##### MATERIAL FOR THE TASK #####

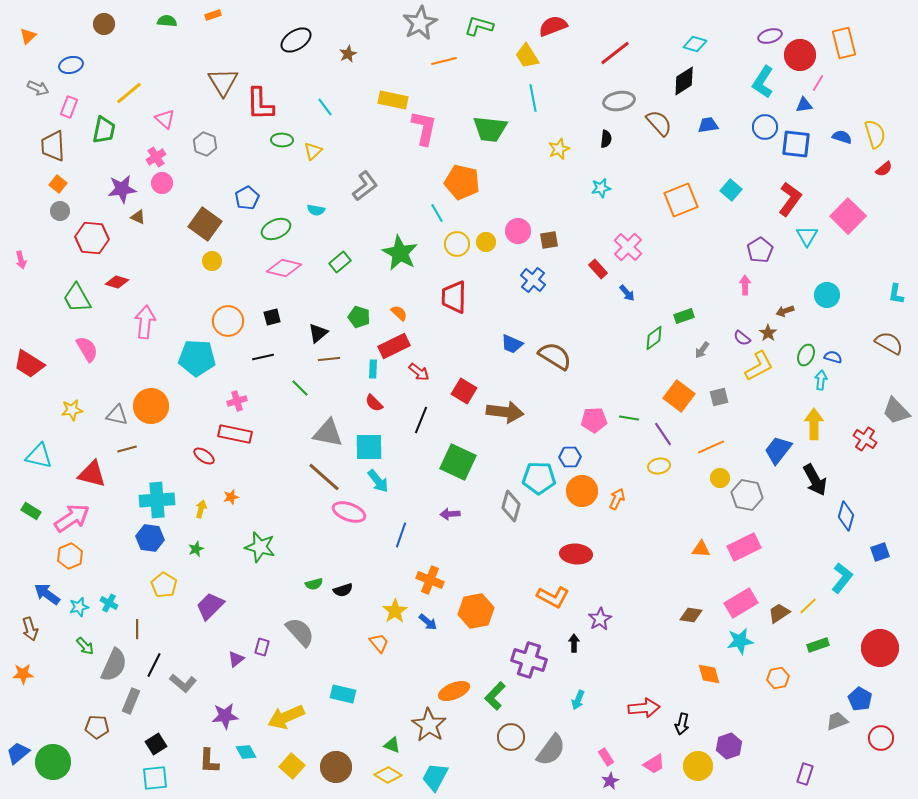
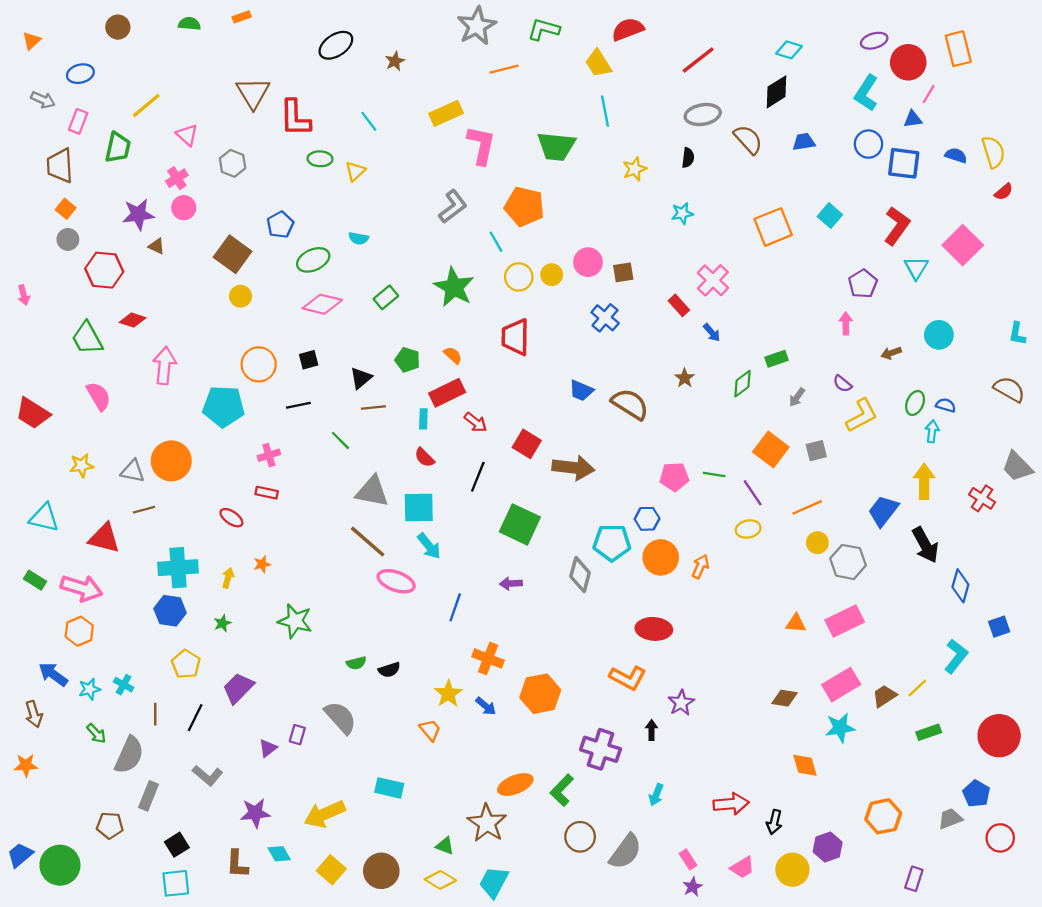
yellow rectangle: (393, 100) -> (446, 113), turned -36
gray L-shape: (365, 186) -> (453, 207), moved
brown star: (768, 333) -> (685, 378), moved
red rectangle: (235, 434) -> (267, 493), size x0.6
pink arrow: (72, 518) -> (82, 588), turned 51
black line: (154, 665) -> (195, 718), moved
orange hexagon: (778, 678) -> (883, 816), moved, size x1.4

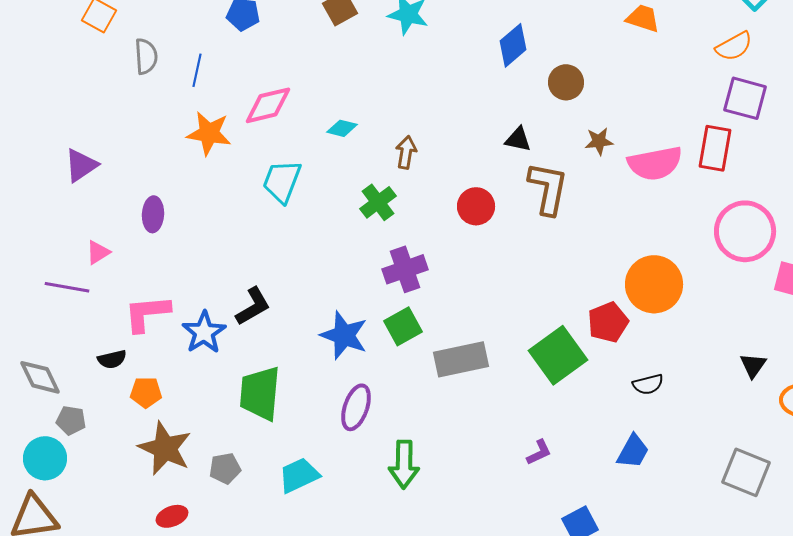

#####

Once the pictures are set aside, give the listing again word for word.

yellow rectangle: (393, 100) -> (446, 113), turned -36
gray L-shape: (365, 186) -> (453, 207), moved
brown star: (768, 333) -> (685, 378), moved
red rectangle: (235, 434) -> (267, 493), size x0.6
pink arrow: (72, 518) -> (82, 588), turned 51
black line: (154, 665) -> (195, 718), moved
orange hexagon: (778, 678) -> (883, 816), moved, size x1.4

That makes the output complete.